[Opening MATERIAL SUPPLIED section]

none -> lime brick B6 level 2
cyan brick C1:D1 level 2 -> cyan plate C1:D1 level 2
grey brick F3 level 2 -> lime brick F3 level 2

[Closing MATERIAL SUPPLIED section]
[Opening MATERIAL SUPPLIED section]

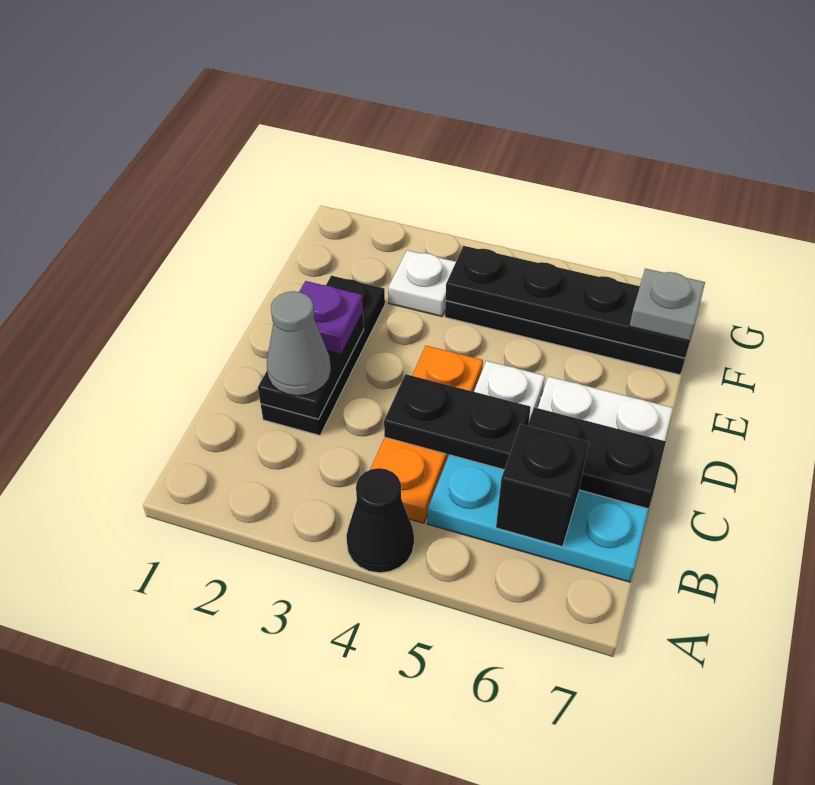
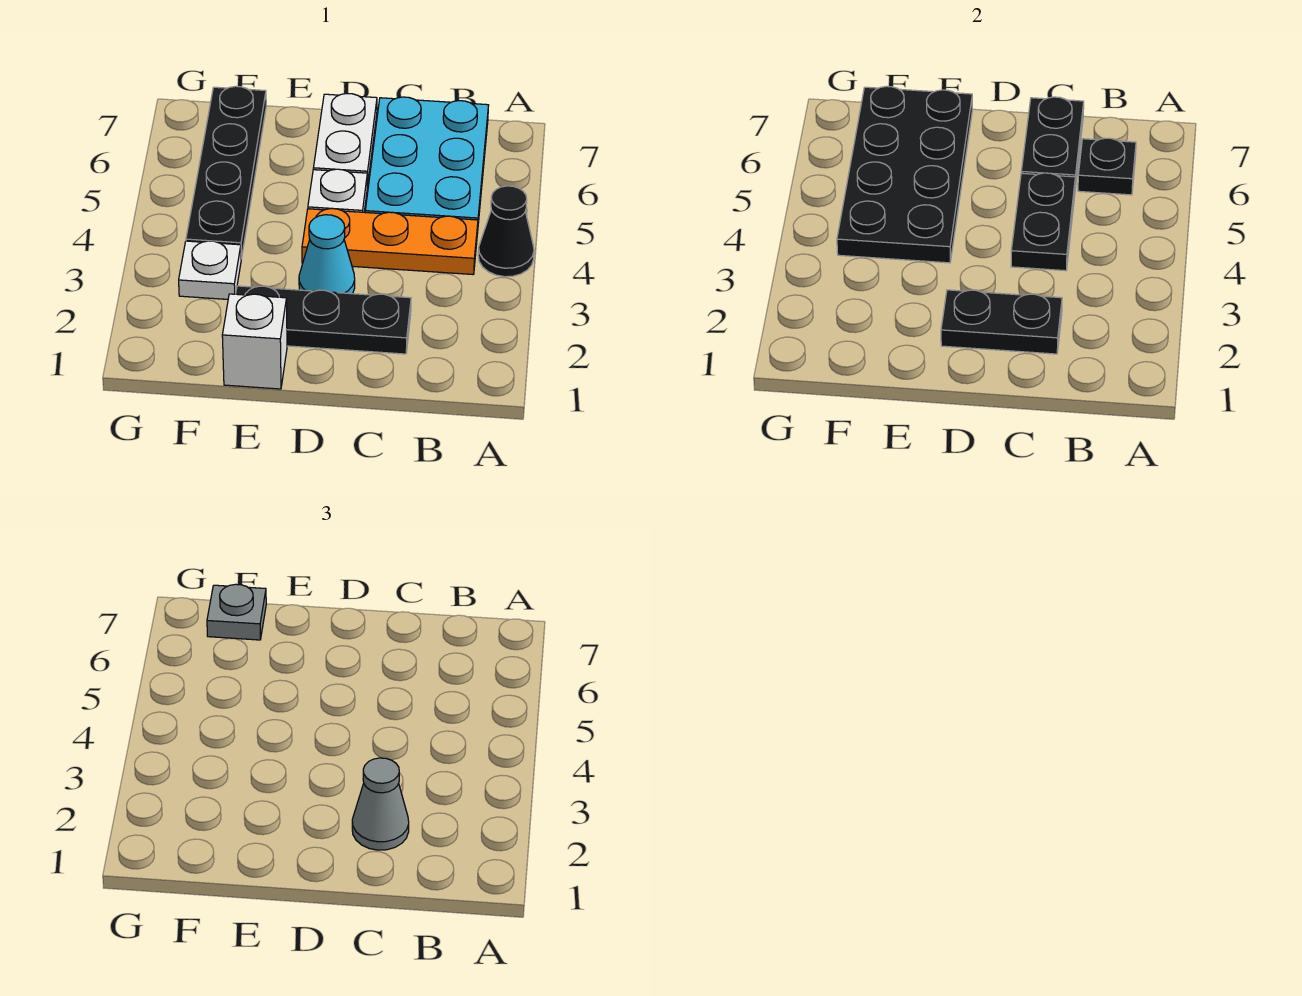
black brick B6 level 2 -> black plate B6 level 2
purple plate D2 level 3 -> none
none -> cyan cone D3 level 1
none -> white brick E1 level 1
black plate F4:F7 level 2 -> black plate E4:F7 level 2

[Closing MATERIAL SUPPLIED section]

ASSIGNED TASK
Everything above from the line with "none -> lime brick B6 level 2" to the line with "grey brick F3", both included, must be repeated exactly, and nothing outside that range.

ANSWER SECTION
none -> lime brick B6 level 2
cyan brick C1:D1 level 2 -> cyan plate C1:D1 level 2
grey brick F3 level 2 -> lime brick F3 level 2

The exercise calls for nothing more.